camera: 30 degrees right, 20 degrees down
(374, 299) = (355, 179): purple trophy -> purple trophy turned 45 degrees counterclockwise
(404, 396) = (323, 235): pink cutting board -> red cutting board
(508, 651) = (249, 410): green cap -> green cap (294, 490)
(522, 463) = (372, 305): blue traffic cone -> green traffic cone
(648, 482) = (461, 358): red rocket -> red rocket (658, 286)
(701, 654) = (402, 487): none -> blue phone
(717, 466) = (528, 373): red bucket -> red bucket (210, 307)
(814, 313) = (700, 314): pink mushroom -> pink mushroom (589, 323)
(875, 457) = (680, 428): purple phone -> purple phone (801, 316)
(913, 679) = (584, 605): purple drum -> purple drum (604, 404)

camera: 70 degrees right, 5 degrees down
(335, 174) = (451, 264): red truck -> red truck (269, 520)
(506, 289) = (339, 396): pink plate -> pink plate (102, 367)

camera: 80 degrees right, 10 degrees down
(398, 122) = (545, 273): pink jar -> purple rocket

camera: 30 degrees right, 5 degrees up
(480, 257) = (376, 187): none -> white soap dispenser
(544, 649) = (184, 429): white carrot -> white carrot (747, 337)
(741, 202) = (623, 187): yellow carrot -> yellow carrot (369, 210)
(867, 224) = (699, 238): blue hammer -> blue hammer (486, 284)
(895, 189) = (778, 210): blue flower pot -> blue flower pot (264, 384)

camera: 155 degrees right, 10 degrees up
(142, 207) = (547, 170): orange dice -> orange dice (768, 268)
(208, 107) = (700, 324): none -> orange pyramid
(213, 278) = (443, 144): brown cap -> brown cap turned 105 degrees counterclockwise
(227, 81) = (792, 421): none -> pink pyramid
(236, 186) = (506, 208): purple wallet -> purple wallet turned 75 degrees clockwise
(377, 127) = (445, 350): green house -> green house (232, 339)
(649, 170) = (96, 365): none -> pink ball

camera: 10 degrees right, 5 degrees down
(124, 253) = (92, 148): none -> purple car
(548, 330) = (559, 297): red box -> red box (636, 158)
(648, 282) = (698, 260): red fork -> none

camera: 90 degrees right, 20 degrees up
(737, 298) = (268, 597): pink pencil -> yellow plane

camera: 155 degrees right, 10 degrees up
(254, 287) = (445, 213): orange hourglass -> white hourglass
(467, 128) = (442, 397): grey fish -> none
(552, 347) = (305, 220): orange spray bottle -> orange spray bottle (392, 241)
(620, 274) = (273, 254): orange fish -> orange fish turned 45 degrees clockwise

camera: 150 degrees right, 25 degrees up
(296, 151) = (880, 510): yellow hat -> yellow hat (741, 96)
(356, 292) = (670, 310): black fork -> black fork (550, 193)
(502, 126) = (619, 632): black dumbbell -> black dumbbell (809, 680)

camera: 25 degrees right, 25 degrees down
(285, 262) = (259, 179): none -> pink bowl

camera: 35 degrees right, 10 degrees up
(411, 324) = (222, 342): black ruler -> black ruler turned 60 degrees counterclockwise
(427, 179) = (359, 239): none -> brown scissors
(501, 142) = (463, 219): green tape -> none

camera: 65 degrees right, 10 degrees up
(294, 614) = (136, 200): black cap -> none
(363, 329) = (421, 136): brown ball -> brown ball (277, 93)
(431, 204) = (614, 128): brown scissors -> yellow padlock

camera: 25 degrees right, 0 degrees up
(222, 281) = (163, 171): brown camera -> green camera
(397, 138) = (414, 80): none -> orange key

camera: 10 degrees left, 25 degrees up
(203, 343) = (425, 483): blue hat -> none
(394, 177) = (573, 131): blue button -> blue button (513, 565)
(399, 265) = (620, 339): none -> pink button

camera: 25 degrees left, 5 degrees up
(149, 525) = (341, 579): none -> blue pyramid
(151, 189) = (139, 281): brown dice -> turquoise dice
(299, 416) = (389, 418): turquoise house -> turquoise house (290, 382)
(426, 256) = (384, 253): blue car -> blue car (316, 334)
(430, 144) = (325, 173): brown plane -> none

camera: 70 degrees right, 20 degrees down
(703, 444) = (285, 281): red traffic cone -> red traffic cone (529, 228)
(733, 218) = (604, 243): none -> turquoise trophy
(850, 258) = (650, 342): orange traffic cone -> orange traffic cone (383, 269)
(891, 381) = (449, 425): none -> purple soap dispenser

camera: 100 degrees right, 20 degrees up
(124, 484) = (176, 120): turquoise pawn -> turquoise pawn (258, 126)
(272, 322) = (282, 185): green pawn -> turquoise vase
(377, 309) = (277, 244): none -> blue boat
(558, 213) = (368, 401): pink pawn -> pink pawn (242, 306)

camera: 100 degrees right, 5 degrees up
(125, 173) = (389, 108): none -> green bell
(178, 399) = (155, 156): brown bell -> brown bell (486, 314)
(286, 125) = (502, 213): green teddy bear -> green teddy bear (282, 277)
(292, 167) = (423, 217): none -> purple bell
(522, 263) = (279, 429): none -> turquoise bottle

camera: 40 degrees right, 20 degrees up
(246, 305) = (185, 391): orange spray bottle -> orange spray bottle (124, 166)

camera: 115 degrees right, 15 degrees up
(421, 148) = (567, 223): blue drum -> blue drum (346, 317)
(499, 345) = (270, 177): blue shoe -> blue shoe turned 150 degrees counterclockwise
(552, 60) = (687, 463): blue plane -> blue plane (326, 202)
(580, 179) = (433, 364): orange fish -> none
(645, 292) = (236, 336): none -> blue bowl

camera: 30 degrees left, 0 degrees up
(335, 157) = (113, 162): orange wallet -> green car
◆ ◆ ◆ ◆ ◆
Task prompt: Count the lines of the entries above in which the string "black" appears. Supply the number only.

Expected output: 4